→ Your task
Copy exactly the lines of the material below that run from the one containing "orange nut: 5 -> 4" through the one containing "yellow wallet: 3 -> 4". Copy no other lines.
Dataset records Start Marker
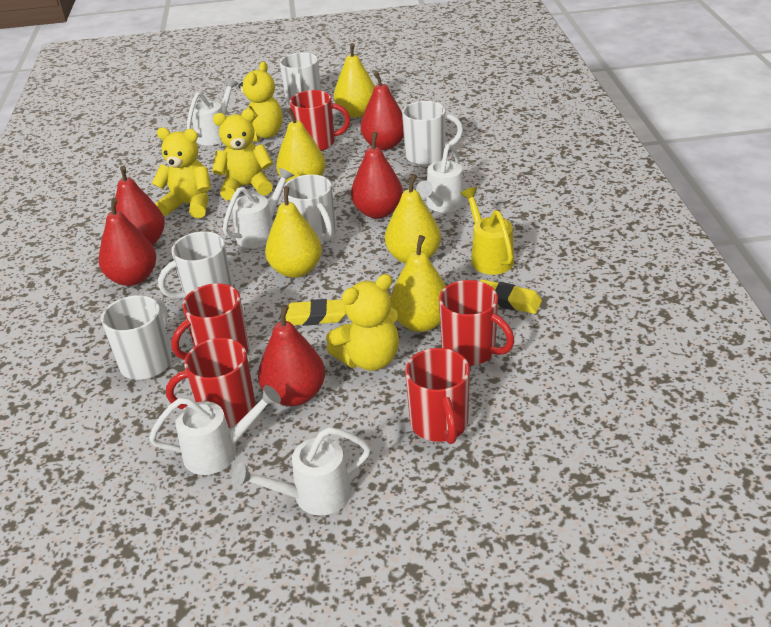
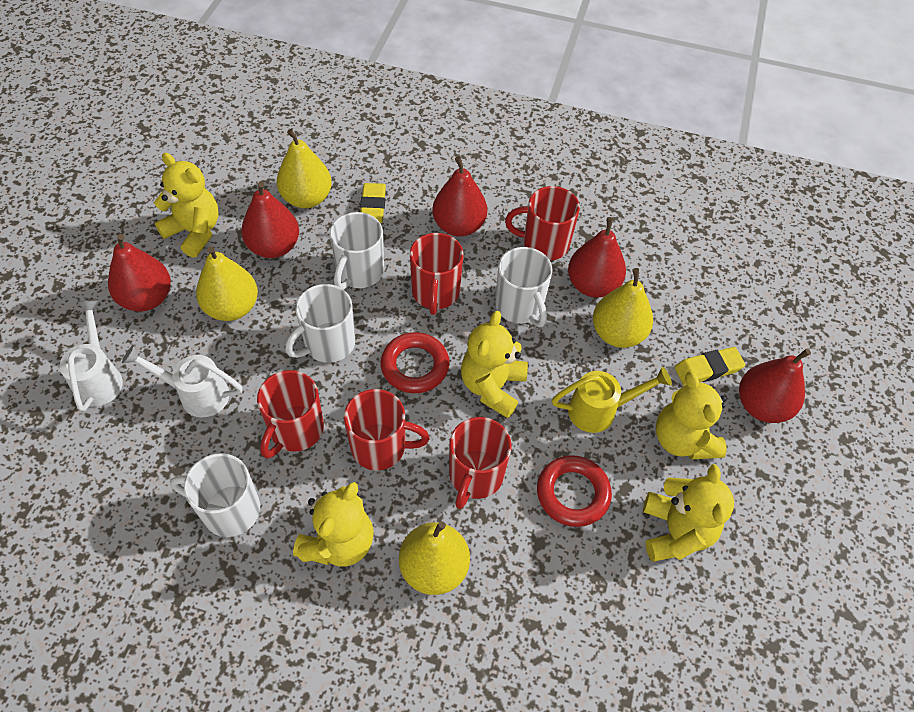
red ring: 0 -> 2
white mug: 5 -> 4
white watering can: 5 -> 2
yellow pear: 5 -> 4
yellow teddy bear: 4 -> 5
Dataset records End Marker
Dataset records Start Marker
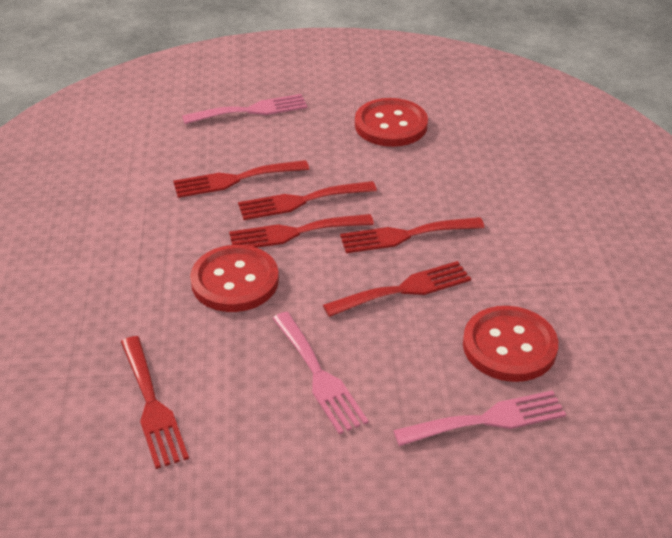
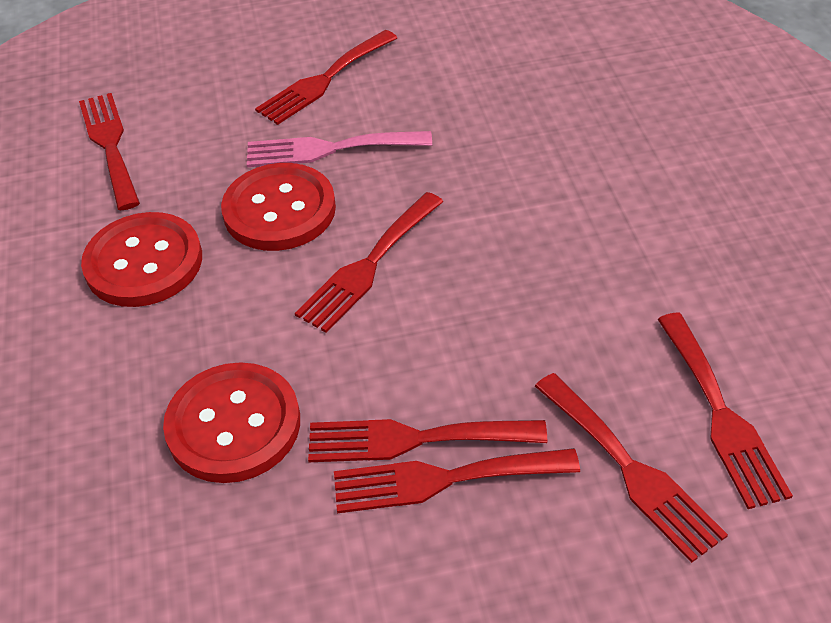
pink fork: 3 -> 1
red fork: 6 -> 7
Dataset records End Marker
Dataset records Start Marker
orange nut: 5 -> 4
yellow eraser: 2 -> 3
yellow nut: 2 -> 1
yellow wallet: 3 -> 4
Dataset records End Marker
→ Exercise response
orange nut: 5 -> 4
yellow eraser: 2 -> 3
yellow nut: 2 -> 1
yellow wallet: 3 -> 4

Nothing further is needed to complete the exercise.